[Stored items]

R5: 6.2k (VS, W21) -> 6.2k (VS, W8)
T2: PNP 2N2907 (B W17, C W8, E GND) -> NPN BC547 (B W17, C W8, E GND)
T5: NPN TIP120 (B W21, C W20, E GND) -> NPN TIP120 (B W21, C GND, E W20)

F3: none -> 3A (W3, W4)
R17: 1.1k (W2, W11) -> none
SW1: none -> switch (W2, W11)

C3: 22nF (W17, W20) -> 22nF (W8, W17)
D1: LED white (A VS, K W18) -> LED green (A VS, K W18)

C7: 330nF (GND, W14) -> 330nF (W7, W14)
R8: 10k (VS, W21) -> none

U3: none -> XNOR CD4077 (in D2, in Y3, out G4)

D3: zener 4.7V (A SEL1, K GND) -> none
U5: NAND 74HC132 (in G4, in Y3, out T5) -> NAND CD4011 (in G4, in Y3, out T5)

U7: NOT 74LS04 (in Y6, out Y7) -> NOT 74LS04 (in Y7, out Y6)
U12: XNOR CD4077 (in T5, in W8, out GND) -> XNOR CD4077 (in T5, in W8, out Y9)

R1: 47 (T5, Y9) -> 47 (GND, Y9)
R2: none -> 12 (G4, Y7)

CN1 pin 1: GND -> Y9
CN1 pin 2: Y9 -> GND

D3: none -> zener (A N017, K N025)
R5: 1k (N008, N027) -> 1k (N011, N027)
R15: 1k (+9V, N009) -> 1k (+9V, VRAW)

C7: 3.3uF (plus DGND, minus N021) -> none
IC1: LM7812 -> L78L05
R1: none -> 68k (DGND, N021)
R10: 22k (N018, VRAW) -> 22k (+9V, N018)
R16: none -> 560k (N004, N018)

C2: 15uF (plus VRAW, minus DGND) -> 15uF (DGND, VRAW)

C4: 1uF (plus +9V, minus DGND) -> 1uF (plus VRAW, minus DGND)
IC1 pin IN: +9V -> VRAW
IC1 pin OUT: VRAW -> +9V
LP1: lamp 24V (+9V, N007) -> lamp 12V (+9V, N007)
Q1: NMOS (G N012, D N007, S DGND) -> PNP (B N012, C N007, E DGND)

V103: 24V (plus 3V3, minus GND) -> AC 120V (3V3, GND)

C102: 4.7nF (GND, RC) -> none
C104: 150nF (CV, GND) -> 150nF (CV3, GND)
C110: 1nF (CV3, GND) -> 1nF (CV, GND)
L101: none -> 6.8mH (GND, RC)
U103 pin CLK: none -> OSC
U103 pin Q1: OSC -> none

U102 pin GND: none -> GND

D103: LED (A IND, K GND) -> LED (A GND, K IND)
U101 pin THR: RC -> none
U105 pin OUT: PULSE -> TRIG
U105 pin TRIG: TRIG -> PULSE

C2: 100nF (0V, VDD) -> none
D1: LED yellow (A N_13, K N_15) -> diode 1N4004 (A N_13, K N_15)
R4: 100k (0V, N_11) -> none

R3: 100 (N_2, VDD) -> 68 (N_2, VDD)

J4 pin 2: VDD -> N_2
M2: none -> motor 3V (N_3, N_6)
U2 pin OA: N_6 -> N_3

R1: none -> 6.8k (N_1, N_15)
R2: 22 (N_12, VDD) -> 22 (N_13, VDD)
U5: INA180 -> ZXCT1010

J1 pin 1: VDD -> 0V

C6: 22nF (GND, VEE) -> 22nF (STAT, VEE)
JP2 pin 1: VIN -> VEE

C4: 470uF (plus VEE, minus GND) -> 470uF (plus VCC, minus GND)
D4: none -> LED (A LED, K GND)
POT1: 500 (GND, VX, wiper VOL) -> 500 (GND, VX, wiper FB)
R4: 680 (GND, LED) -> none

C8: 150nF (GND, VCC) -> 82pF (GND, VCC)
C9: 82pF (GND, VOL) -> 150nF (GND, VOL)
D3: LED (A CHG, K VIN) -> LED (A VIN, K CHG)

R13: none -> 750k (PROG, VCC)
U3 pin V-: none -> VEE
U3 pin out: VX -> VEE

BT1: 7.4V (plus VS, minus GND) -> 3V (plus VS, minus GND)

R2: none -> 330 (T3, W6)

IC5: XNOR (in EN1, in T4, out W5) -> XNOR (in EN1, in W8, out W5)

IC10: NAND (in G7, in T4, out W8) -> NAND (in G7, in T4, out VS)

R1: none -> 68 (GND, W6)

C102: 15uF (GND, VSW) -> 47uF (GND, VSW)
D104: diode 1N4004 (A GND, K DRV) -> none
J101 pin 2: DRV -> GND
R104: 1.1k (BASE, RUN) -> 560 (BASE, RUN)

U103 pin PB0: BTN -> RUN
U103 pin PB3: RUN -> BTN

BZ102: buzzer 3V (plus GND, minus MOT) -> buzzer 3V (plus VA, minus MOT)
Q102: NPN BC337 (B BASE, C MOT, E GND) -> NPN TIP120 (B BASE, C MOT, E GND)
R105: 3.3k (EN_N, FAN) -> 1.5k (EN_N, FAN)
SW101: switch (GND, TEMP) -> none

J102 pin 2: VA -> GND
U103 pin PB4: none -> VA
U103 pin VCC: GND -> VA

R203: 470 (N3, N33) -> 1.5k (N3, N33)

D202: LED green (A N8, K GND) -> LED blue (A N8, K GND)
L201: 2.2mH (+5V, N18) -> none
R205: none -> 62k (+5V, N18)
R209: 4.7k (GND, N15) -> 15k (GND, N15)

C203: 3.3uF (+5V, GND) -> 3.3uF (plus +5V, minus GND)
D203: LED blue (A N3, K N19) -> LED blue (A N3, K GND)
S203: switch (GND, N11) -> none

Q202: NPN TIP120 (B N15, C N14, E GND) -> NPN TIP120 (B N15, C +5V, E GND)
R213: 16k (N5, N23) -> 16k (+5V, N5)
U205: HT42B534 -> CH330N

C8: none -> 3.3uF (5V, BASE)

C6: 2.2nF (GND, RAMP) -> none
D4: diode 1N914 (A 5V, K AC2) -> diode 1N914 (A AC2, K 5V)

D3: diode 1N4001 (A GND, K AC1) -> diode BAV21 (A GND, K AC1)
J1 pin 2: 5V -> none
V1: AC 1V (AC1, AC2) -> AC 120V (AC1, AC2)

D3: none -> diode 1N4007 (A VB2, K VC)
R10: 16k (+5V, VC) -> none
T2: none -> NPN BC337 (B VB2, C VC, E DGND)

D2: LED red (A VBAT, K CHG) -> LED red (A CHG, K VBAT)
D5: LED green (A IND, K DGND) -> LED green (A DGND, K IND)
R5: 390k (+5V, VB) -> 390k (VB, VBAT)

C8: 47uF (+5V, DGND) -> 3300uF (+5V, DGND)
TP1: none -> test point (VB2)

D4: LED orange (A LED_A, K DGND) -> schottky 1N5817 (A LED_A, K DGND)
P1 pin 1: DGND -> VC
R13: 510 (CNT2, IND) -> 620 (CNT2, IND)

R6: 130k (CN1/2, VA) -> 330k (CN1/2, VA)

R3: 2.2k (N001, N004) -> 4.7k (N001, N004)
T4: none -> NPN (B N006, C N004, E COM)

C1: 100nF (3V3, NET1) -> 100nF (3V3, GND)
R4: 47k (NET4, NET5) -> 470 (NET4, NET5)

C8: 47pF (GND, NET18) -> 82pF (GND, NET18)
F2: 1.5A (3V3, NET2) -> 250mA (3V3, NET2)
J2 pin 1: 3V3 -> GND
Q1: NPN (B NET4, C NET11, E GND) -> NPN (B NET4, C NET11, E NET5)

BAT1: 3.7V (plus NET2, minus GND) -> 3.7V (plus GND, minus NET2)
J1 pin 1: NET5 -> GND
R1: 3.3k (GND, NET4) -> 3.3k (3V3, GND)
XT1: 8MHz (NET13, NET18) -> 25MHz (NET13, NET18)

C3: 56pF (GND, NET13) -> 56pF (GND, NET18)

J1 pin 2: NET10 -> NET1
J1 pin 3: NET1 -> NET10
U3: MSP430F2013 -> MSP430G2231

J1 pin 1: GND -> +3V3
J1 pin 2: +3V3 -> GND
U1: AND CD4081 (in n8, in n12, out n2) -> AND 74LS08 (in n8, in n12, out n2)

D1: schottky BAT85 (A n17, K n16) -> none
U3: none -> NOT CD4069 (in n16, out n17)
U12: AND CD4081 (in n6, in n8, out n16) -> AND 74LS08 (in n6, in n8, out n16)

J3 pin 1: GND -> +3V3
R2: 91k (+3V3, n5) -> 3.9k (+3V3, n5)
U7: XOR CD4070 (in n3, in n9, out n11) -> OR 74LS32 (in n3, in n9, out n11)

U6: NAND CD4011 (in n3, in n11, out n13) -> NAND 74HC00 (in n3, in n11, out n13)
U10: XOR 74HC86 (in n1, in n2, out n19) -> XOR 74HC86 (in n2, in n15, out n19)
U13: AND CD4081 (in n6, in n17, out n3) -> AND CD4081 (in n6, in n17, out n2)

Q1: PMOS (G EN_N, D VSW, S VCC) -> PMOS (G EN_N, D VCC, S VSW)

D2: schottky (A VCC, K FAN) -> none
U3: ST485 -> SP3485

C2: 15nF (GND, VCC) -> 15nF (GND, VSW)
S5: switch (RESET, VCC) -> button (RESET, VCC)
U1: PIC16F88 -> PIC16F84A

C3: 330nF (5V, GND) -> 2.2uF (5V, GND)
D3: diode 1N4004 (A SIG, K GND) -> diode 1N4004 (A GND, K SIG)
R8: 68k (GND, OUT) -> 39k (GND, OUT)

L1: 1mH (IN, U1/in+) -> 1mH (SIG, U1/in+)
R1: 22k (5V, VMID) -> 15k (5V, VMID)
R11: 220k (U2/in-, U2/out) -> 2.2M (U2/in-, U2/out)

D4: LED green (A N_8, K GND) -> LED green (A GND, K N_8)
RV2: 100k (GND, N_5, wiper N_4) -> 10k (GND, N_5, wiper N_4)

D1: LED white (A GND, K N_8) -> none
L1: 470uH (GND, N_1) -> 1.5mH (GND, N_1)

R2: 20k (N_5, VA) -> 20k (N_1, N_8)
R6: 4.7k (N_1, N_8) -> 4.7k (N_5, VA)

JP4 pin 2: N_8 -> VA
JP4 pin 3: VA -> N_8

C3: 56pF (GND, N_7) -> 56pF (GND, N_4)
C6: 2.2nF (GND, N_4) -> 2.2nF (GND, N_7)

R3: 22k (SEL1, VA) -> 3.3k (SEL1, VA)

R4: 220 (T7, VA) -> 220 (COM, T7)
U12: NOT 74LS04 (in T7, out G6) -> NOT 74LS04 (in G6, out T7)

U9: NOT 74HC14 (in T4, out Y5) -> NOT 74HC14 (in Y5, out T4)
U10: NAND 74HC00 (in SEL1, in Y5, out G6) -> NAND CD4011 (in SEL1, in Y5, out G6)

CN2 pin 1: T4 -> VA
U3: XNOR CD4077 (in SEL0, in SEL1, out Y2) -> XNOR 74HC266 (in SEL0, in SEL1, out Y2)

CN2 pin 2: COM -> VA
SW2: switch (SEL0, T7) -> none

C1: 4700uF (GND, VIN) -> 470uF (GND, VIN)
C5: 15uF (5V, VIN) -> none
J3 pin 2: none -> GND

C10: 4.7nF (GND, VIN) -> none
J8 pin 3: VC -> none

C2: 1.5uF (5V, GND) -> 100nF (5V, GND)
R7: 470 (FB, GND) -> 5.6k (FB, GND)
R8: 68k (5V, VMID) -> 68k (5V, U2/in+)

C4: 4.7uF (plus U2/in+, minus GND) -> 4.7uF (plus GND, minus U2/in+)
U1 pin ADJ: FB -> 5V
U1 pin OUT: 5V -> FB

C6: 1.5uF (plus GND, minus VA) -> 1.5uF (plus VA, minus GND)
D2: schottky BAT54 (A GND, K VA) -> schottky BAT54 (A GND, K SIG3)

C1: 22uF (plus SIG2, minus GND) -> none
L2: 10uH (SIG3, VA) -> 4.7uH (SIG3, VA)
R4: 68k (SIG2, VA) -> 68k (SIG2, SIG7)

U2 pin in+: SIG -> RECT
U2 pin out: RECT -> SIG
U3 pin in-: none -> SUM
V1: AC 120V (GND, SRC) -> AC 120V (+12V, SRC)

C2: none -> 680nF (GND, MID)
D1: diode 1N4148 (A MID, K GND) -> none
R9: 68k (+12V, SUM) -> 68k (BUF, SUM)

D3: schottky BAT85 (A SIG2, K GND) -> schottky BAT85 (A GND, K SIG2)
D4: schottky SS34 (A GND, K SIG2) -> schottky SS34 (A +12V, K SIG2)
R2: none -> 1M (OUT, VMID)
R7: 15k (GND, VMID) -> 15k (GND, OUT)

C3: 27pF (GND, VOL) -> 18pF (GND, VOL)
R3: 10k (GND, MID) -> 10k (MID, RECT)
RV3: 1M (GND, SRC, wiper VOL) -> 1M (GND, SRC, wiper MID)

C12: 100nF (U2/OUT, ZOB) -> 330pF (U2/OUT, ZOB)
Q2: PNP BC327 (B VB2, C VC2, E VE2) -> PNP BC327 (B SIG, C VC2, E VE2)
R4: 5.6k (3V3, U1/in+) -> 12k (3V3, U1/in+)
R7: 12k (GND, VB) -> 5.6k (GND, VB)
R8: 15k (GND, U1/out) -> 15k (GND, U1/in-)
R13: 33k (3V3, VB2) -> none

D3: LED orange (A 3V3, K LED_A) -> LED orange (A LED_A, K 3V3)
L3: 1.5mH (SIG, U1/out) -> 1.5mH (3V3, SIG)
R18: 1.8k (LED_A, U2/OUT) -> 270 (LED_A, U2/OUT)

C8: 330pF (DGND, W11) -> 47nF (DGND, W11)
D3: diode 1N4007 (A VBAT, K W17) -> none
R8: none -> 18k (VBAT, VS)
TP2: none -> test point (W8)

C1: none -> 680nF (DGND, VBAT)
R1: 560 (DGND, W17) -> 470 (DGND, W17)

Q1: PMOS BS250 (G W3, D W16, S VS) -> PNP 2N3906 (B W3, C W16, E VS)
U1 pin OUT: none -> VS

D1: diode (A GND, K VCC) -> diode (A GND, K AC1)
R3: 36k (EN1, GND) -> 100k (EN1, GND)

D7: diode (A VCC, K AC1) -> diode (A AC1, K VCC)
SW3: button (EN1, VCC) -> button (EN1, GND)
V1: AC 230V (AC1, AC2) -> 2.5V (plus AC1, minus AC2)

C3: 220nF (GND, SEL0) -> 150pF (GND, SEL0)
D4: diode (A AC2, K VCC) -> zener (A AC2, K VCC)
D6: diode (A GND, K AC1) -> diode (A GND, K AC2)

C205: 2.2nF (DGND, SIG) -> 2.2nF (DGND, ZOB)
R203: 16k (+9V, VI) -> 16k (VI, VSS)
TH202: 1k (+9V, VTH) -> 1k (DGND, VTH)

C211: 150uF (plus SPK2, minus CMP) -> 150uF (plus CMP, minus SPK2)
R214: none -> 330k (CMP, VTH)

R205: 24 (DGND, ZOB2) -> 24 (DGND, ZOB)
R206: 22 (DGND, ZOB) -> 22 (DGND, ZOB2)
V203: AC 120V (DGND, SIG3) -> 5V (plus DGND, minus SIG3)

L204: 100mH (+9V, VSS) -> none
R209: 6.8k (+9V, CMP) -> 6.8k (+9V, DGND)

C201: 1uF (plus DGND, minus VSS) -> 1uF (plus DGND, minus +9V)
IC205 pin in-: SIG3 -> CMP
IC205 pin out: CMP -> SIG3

What you should do:
All that is needed is the exact run of lines above from the line containing "U12: NOT 74LS04" through the line containing "D2: schottky BAT54", both of them included.

Solution for this task:
U12: NOT 74LS04 (in T7, out G6) -> NOT 74LS04 (in G6, out T7)

U9: NOT 74HC14 (in T4, out Y5) -> NOT 74HC14 (in Y5, out T4)
U10: NAND 74HC00 (in SEL1, in Y5, out G6) -> NAND CD4011 (in SEL1, in Y5, out G6)

CN2 pin 1: T4 -> VA
U3: XNOR CD4077 (in SEL0, in SEL1, out Y2) -> XNOR 74HC266 (in SEL0, in SEL1, out Y2)

CN2 pin 2: COM -> VA
SW2: switch (SEL0, T7) -> none

C1: 4700uF (GND, VIN) -> 470uF (GND, VIN)
C5: 15uF (5V, VIN) -> none
J3 pin 2: none -> GND

C10: 4.7nF (GND, VIN) -> none
J8 pin 3: VC -> none

C2: 1.5uF (5V, GND) -> 100nF (5V, GND)
R7: 470 (FB, GND) -> 5.6k (FB, GND)
R8: 68k (5V, VMID) -> 68k (5V, U2/in+)

C4: 4.7uF (plus U2/in+, minus GND) -> 4.7uF (plus GND, minus U2/in+)
U1 pin ADJ: FB -> 5V
U1 pin OUT: 5V -> FB

C6: 1.5uF (plus GND, minus VA) -> 1.5uF (plus VA, minus GND)
D2: schottky BAT54 (A GND, K VA) -> schottky BAT54 (A GND, K SIG3)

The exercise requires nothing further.